TASK ITEM:
Wherever pictures occur in the entries below, leave them out and retype the rest exactly.

RECORD SET:

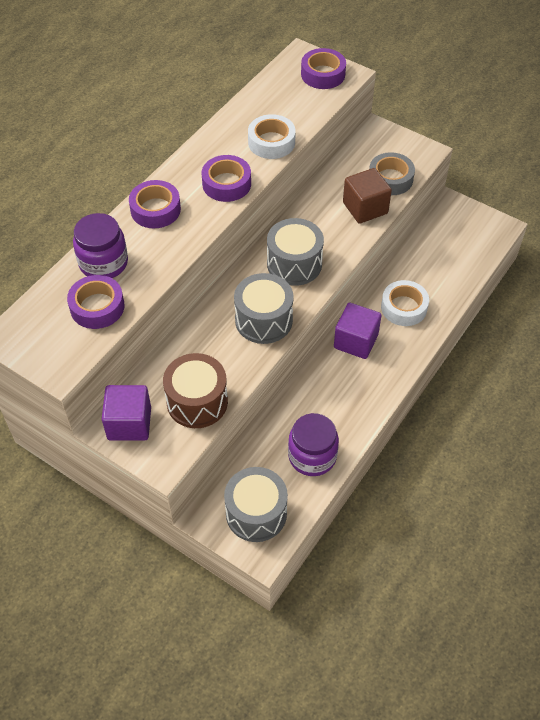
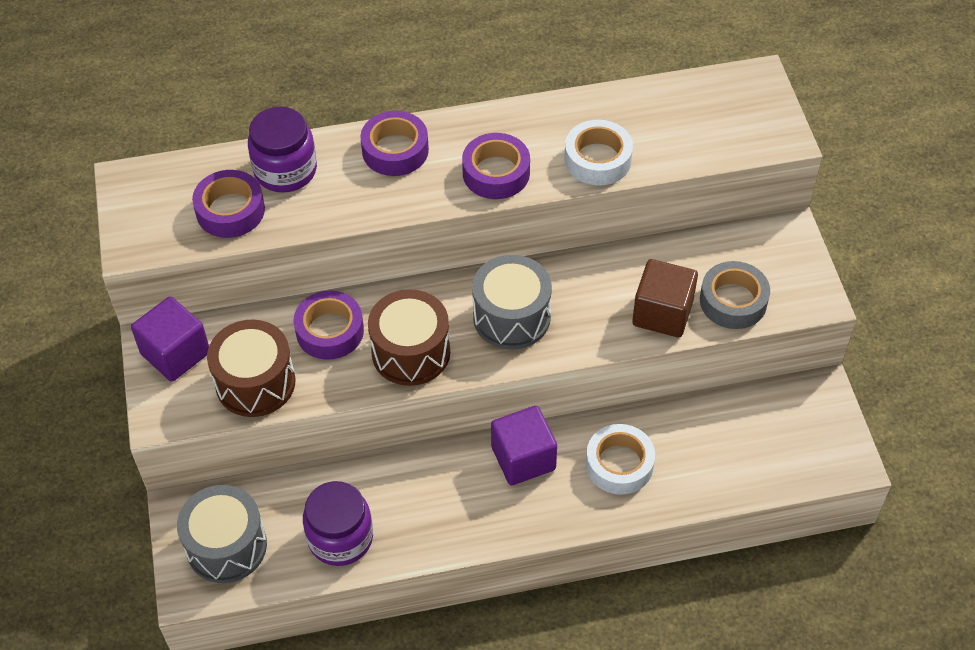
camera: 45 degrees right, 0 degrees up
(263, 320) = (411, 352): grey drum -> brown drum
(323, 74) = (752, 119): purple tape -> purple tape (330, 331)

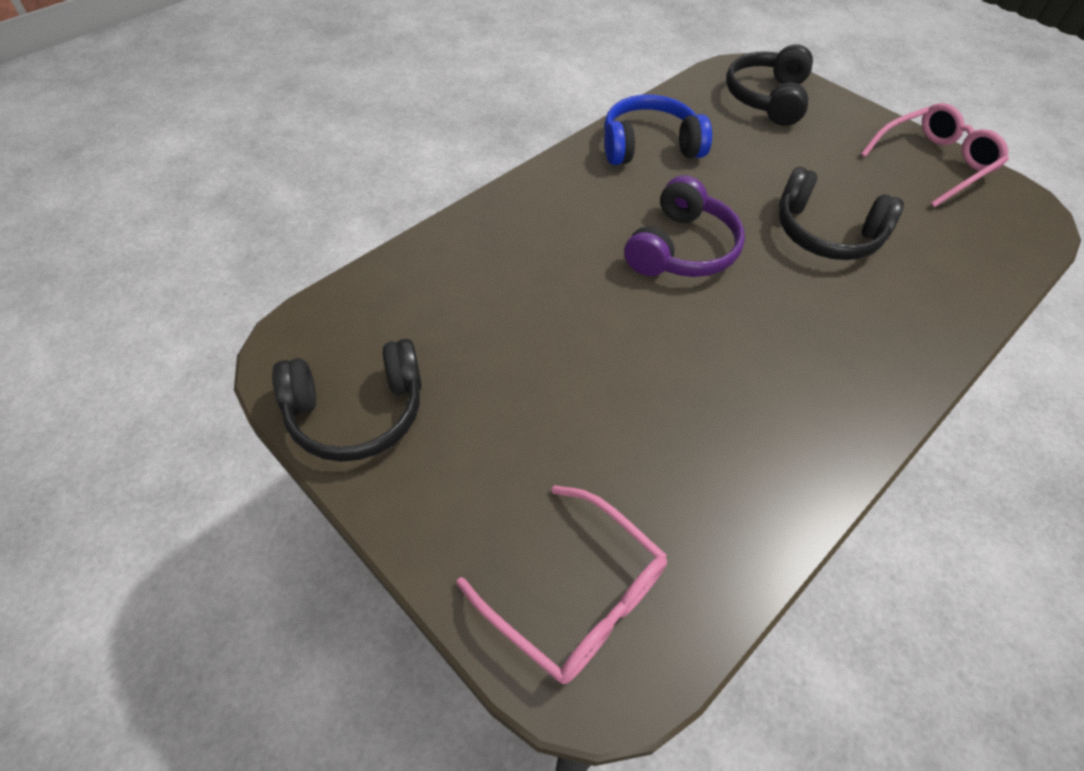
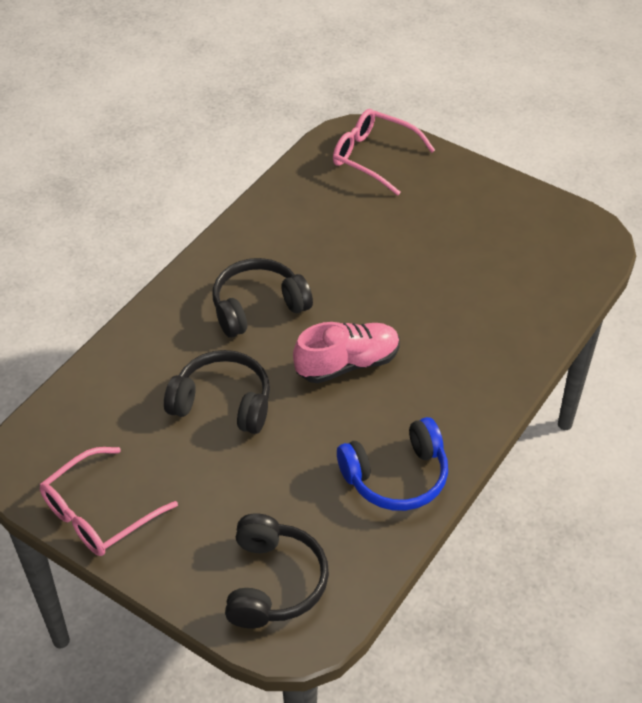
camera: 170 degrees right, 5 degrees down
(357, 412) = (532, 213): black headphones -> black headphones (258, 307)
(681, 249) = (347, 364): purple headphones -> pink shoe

FINISHED EXERCISE:
camera: 45 degrees right, 0 degrees up
(263, 320) = (411, 352): grey drum -> brown drum
(323, 74) = (752, 119): purple tape -> purple tape (330, 331)

camera: 170 degrees right, 5 degrees down
(357, 412) = (532, 213): black headphones -> black headphones (258, 307)
(681, 249) = (347, 364): purple headphones -> pink shoe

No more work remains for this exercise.